**Exercise directions**. As the answer, give exactly the lines of the records below from the one with "(408, 352) = (799, 398): orange" through the one with "(228, 205) = (241, 150): grey", ends included and pictures left out.

**Records provided**.
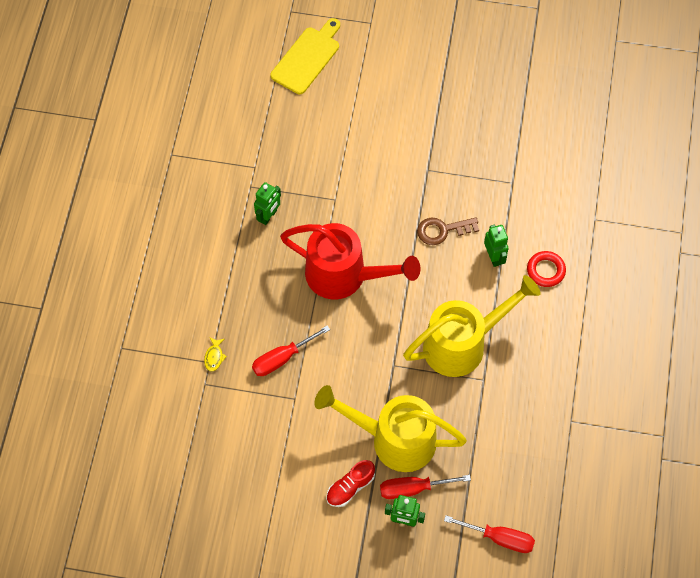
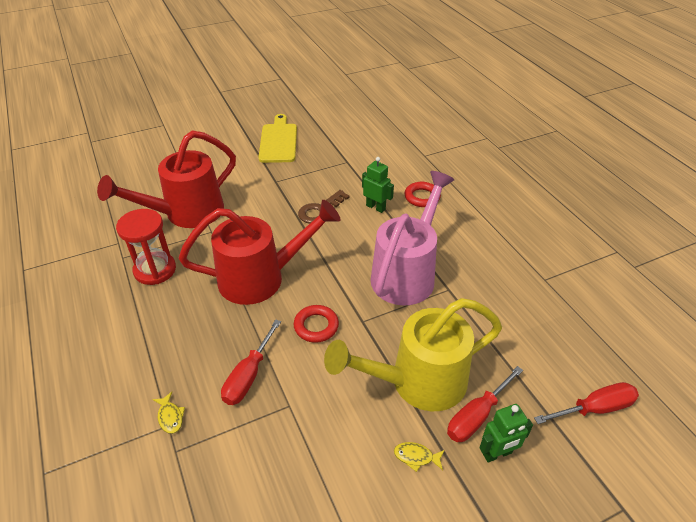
camera: 35 degrees left, 20 degrees down
(268, 216) = (155, 270): green robot -> red hourglass
(307, 58) = (123, 160): yellow cutting board -> yellow cutting board (278, 141)
(326, 165) = (186, 213): none -> red watering can
(350, 487) = (416, 457): red shoe -> yellow fish
(356, 347) = (316, 326): none -> red ring
(463, 344) = (407, 273): yellow watering can -> pink watering can

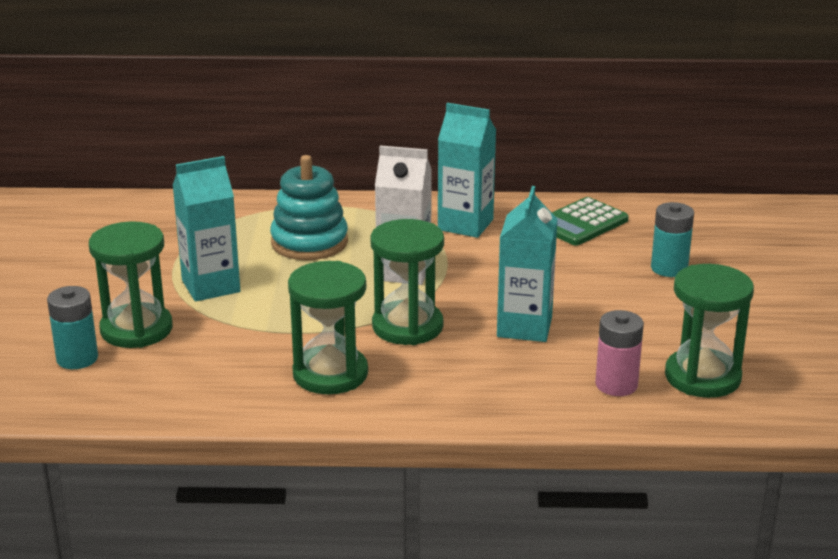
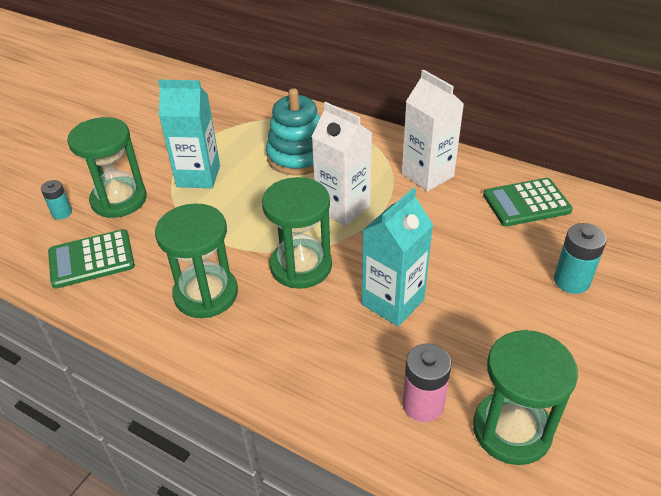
camera: 30 degrees right, 15 degrees up
(77, 358) = (62, 213): turquoise battery -> turquoise battery, size x0.63
(166, 385) = (91, 259): none -> green calculator
(465, 225) = (427, 175): turquoise carton -> white carton

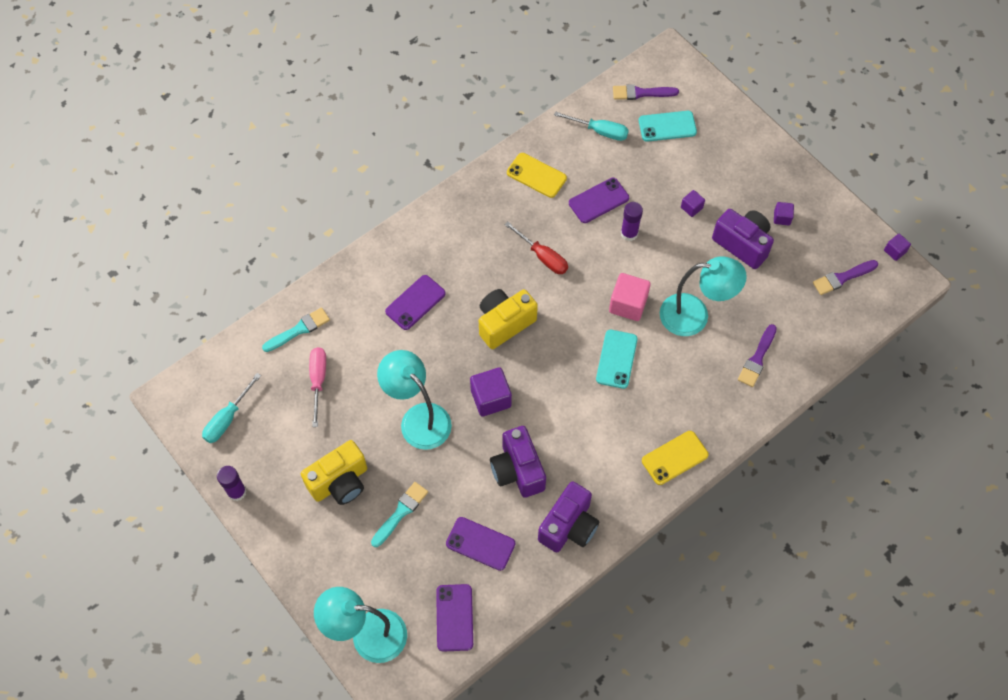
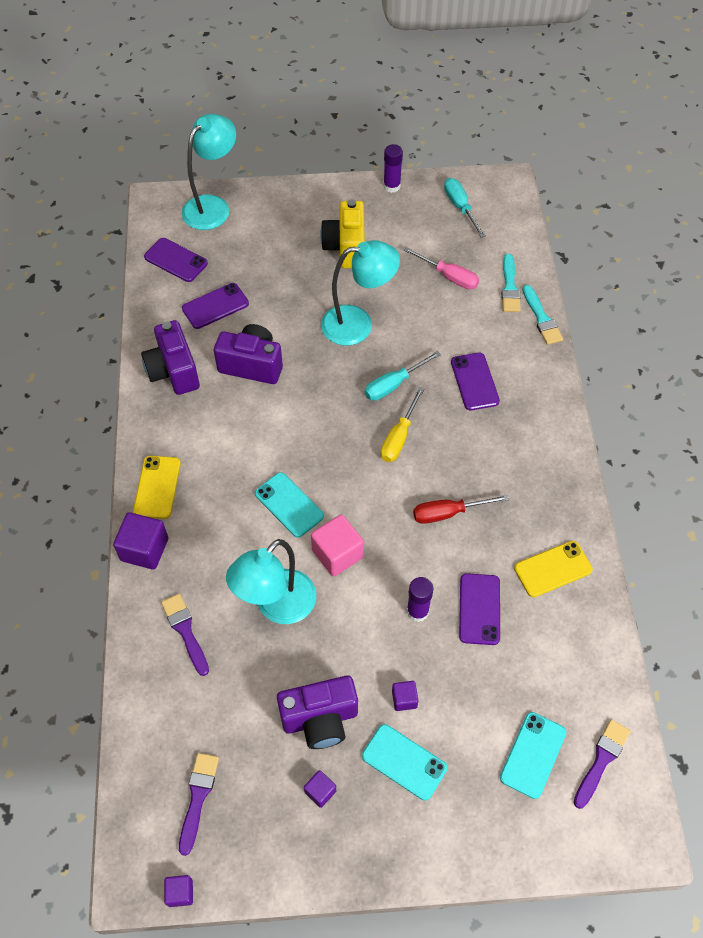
camera: 125 degrees right, 5 degrees down
(401, 512) = (287, 271): turquoise brush -> turquoise brush (541, 318)
(491, 398) = (333, 384): purple cube -> purple cube (144, 549)
(504, 323) = (399, 437): yellow camera -> yellow screwdriver
(599, 131) = (573, 673): turquoise screwdriver -> turquoise screwdriver (394, 384)
(728, 186) = (404, 762): none -> turquoise phone

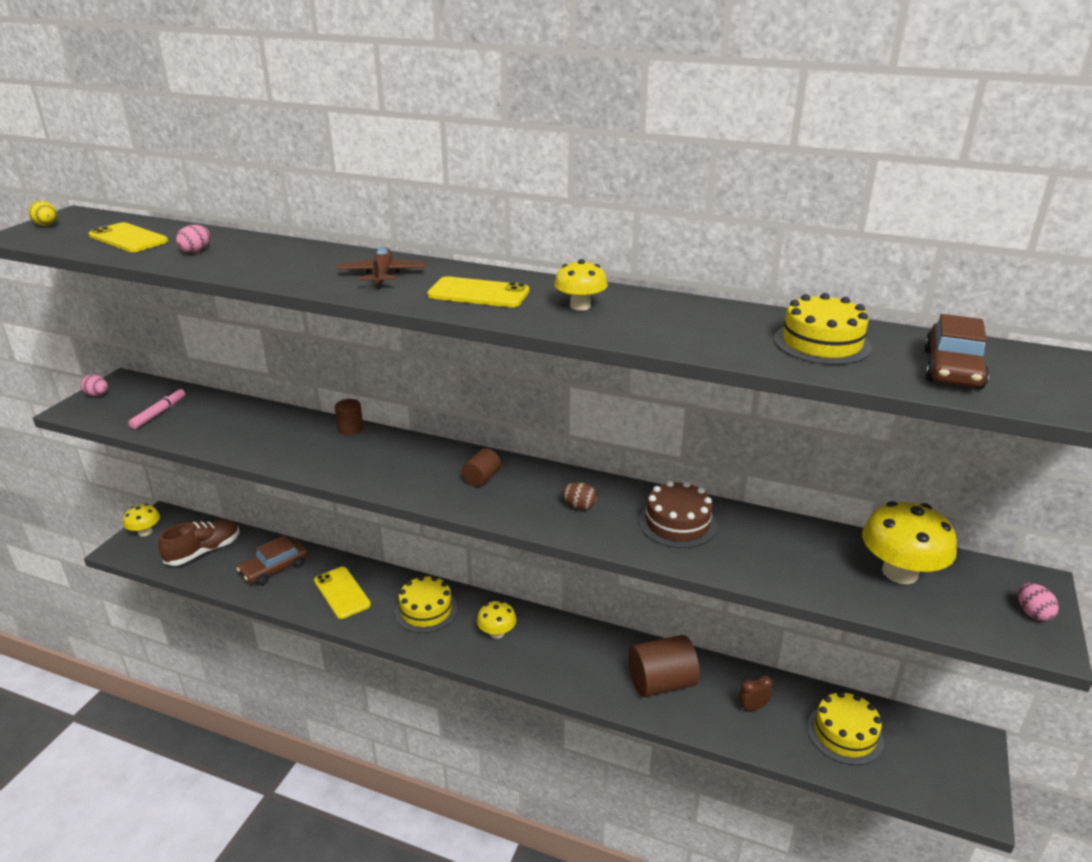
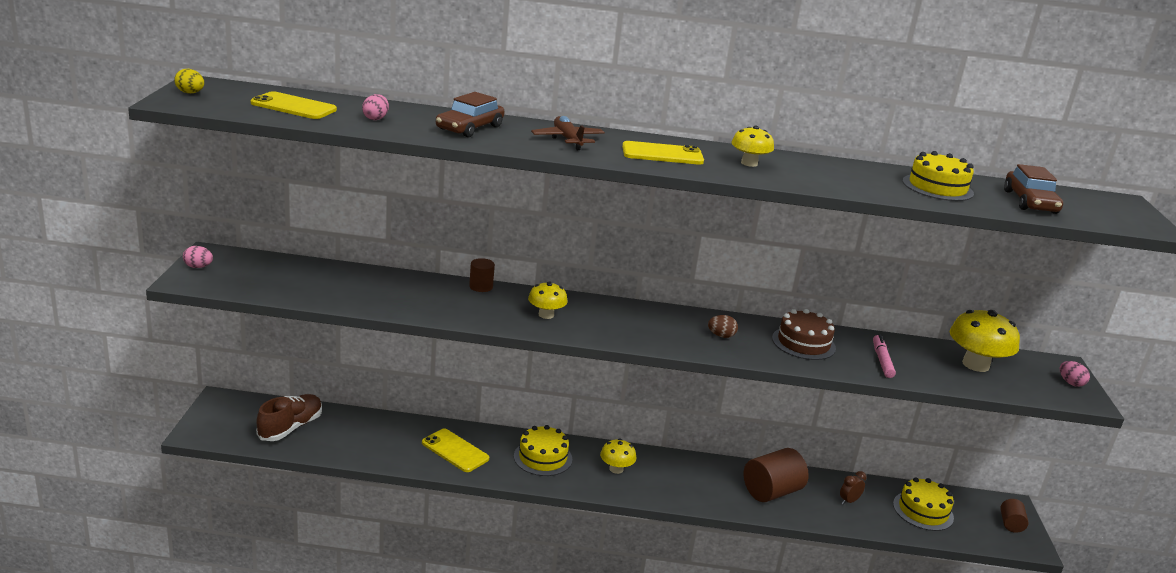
camera: 20 degrees left, 5 degrees down
(145, 532) = (213, 415): yellow mushroom -> yellow mushroom (546, 315)
(159, 413) = (280, 281): pink marker -> pink marker (882, 361)
(275, 568) = (375, 436): brown car -> brown car (469, 128)
(481, 478) = (627, 320): brown cylinder -> brown cylinder (1010, 524)

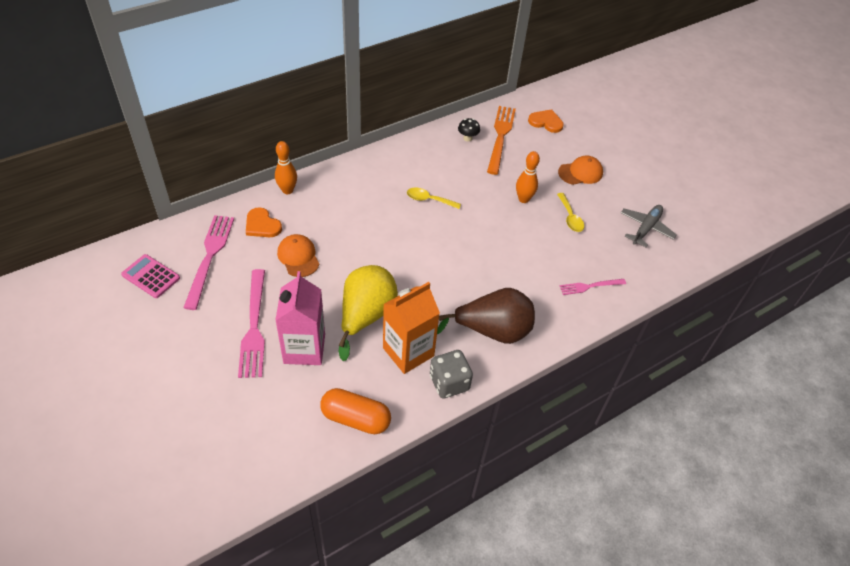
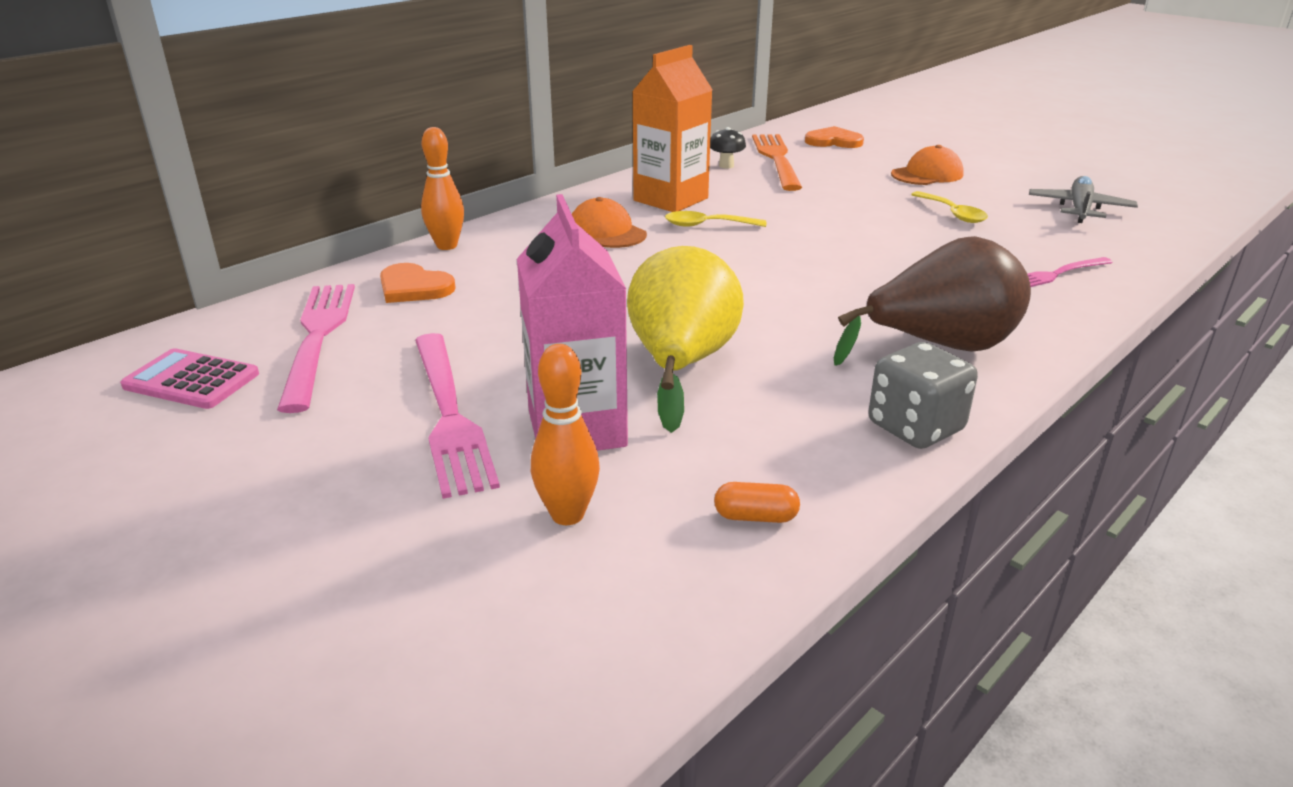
camera: 10 degrees left, 20 degrees down
(298, 257) = (503, 314): orange cap -> orange cap (606, 232)
(355, 418) = (755, 517): orange capsule -> orange capsule, size x0.48
(408, 352) = (799, 398): orange carton -> orange carton (670, 199)
(523, 199) = (862, 206): orange bowling pin -> orange bowling pin (567, 515)

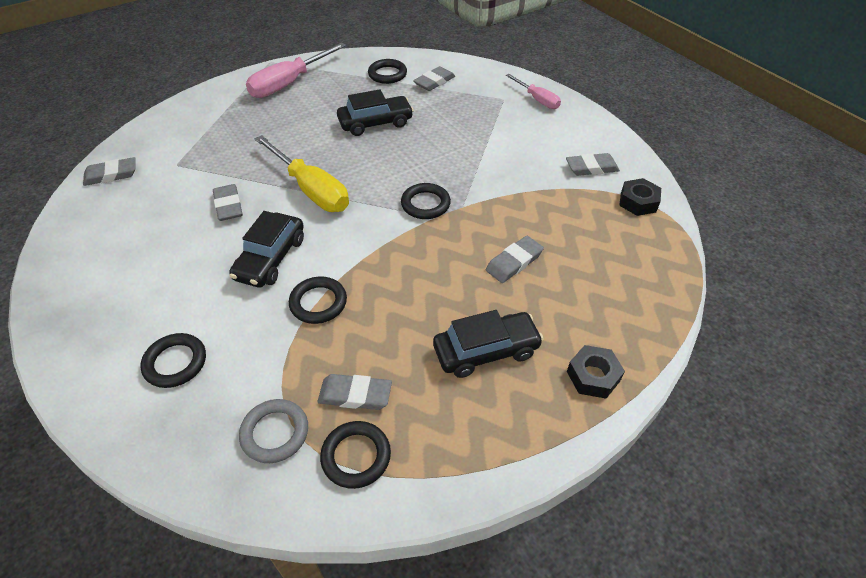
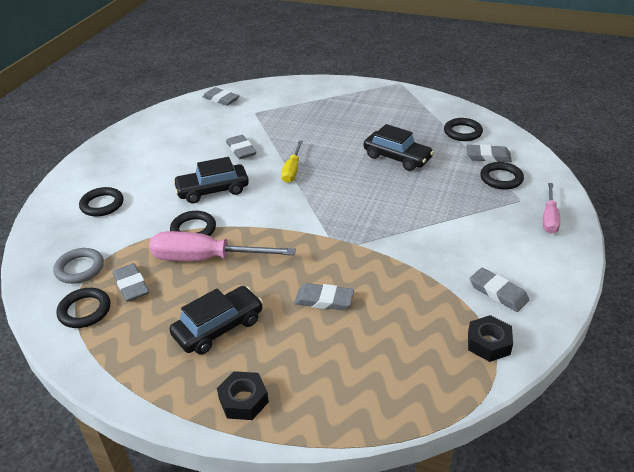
camera: 55 degrees right, 10 degrees down
(228, 205) = (241, 150): grey eraser -> grey eraser turned 60 degrees counterclockwise
(289, 83) = (388, 102): pink screwdriver -> pink screwdriver (206, 259)
(311, 189) = (292, 170): yellow screwdriver -> yellow screwdriver, size x0.58
(425, 204) = (337, 225): black ring -> black ring (501, 178)
(486, 351) = (218, 327): black car -> black car turned 75 degrees counterclockwise

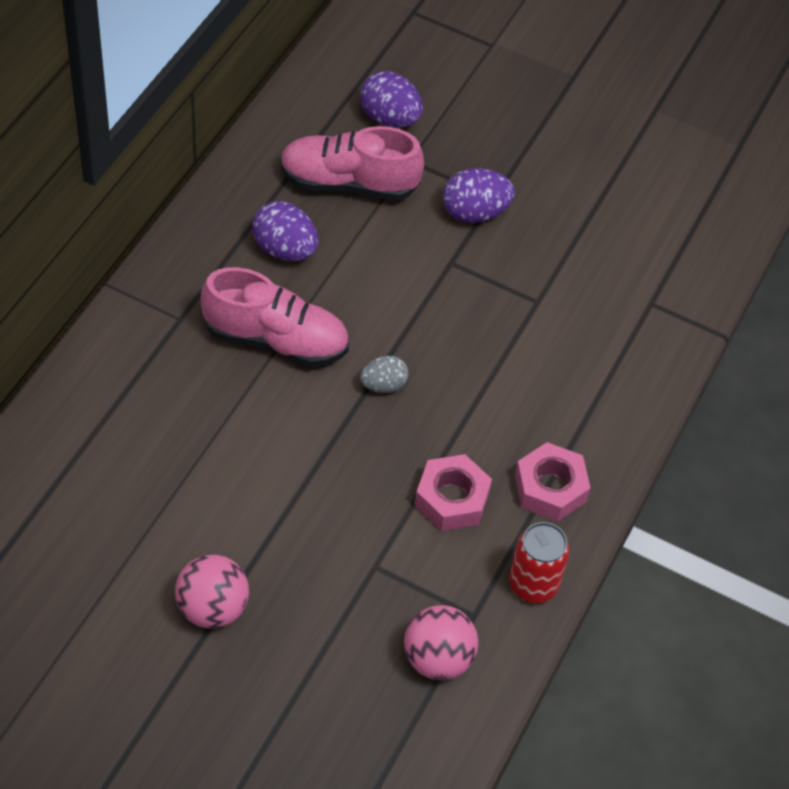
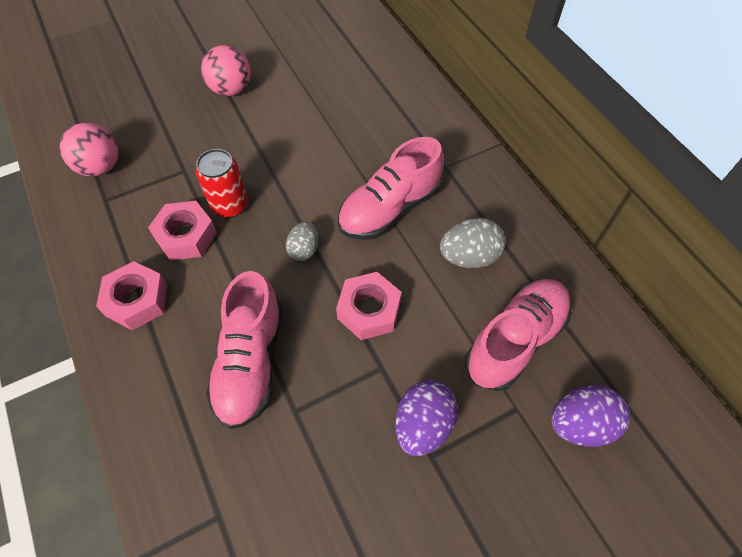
camera: 130 degrees right, 5 degrees up
(285, 249) = (469, 256): purple egg -> grey egg
(405, 298) = (369, 310): none -> pink nut
(526, 357) = (251, 362): none -> pink shoe
(533, 584) = (88, 243): red can -> red can (230, 205)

**Completed task**.
(408, 352) = (799, 398): orange carton -> orange carton (670, 199)
(523, 199) = (862, 206): orange bowling pin -> orange bowling pin (567, 515)

camera: 55 degrees right, 10 degrees down
(228, 205) = (241, 150): grey eraser -> grey eraser turned 60 degrees counterclockwise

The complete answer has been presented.